- [TASK TO COMPLETE] The response should be an exact copy of the records, with the pictures removed.

(Entries taken from a collection)
====
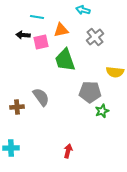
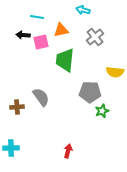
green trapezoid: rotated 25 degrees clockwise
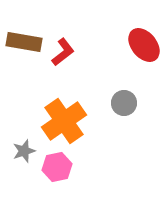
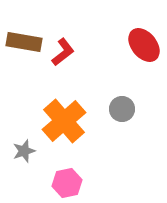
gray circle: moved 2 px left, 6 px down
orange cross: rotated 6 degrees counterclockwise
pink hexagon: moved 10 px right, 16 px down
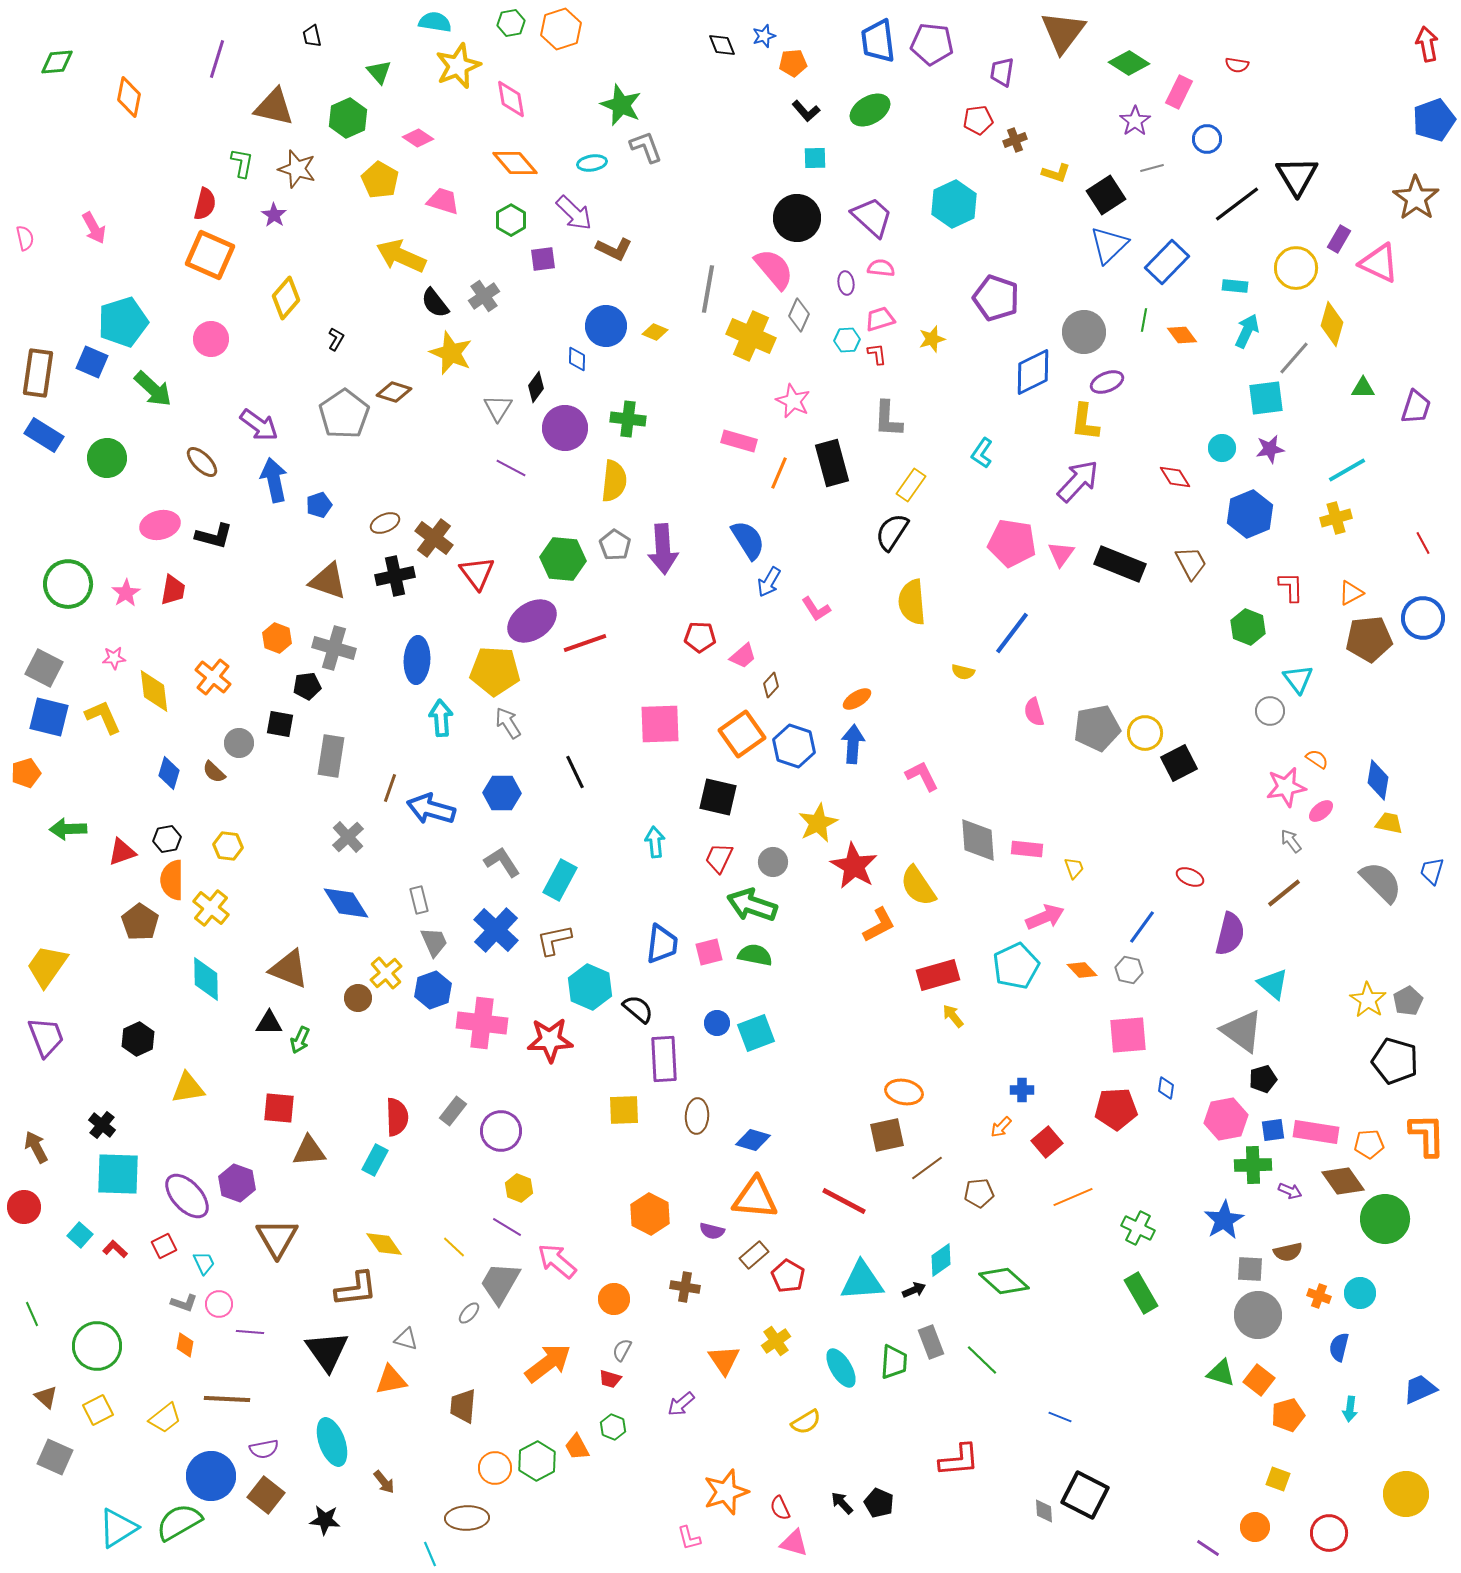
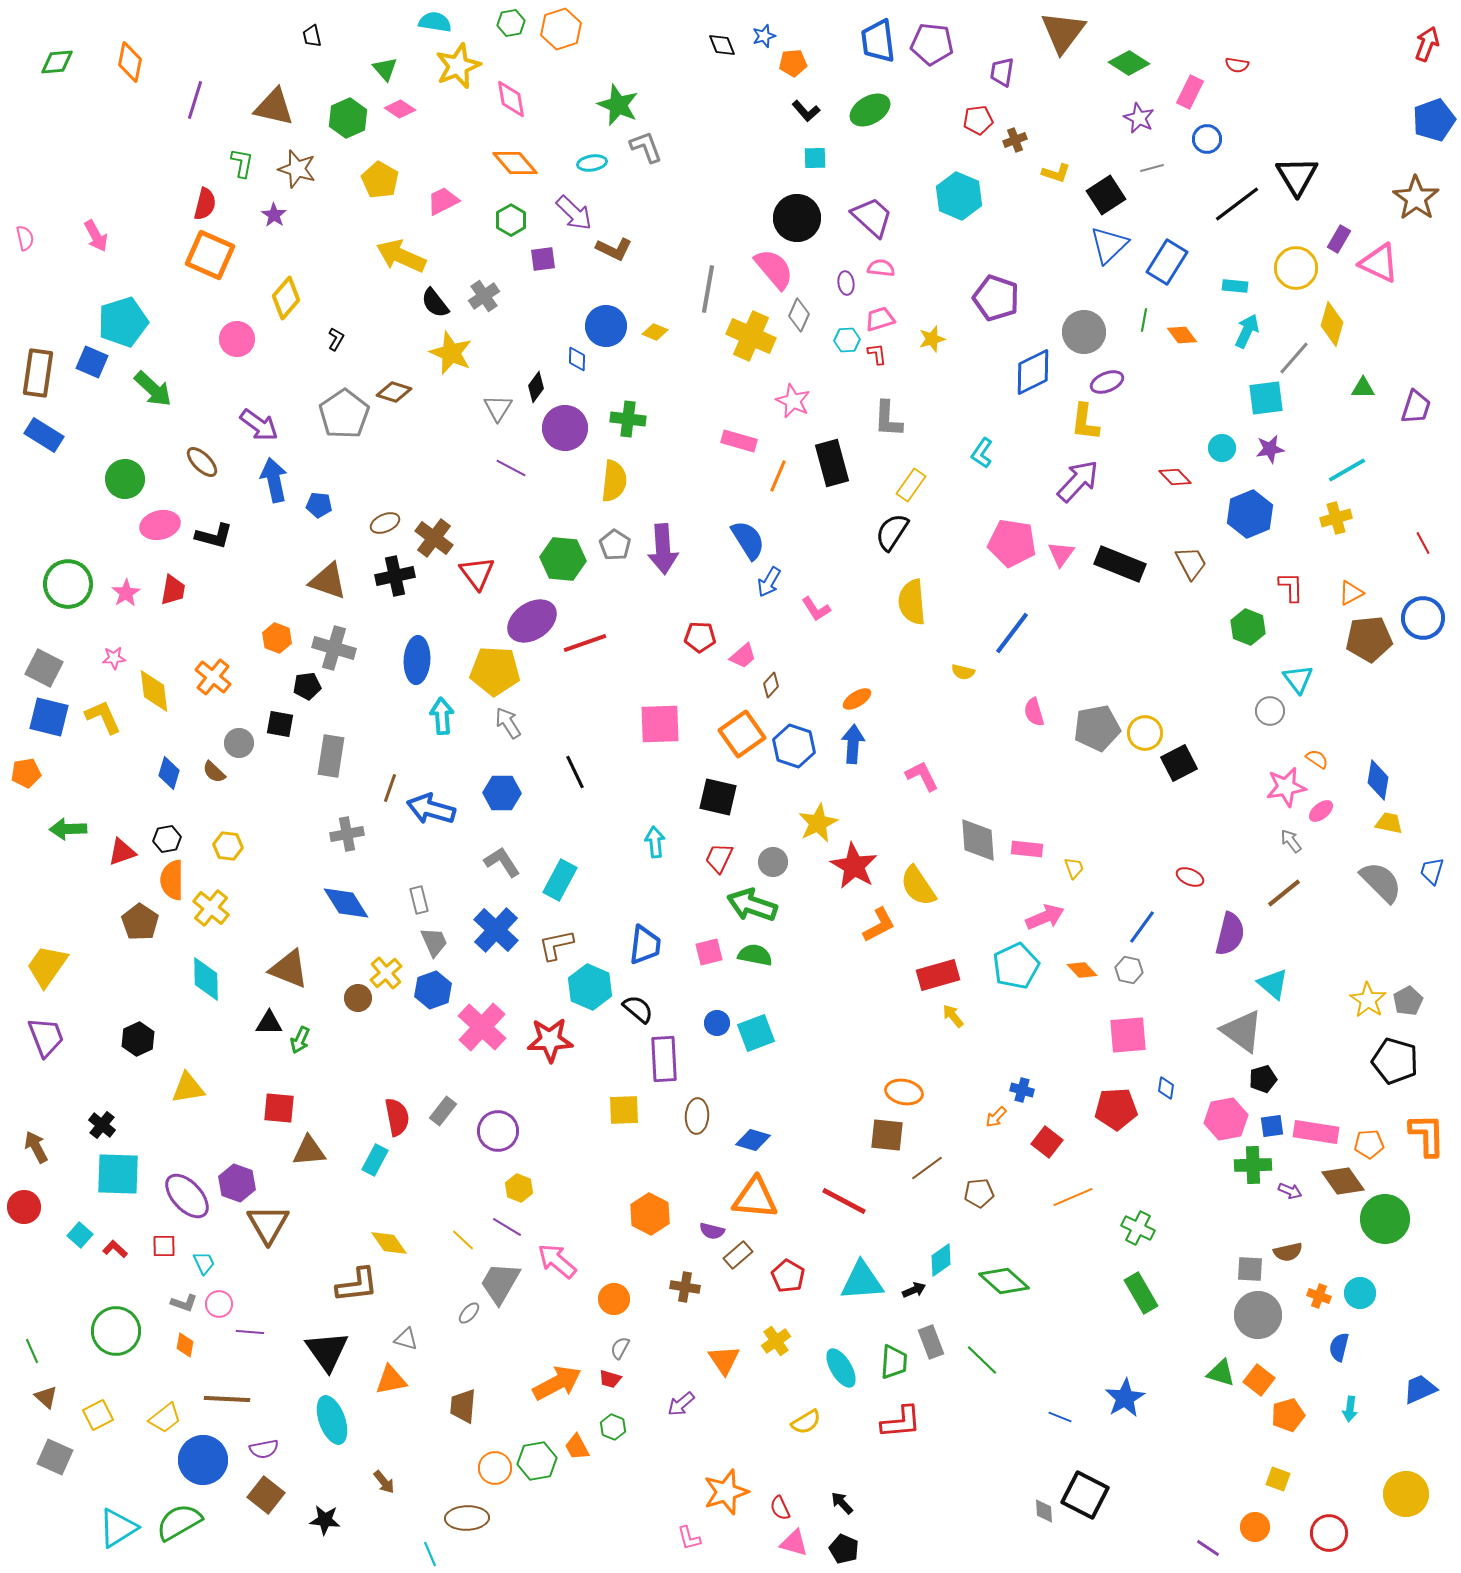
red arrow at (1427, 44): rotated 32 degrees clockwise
====
- [REPLY TO THE EXERCISE]
green trapezoid: rotated 25 degrees clockwise
gray circle: moved 2 px left, 6 px down
orange cross: rotated 6 degrees counterclockwise
pink hexagon: moved 10 px right, 16 px down
red arrow at (1427, 44): rotated 32 degrees clockwise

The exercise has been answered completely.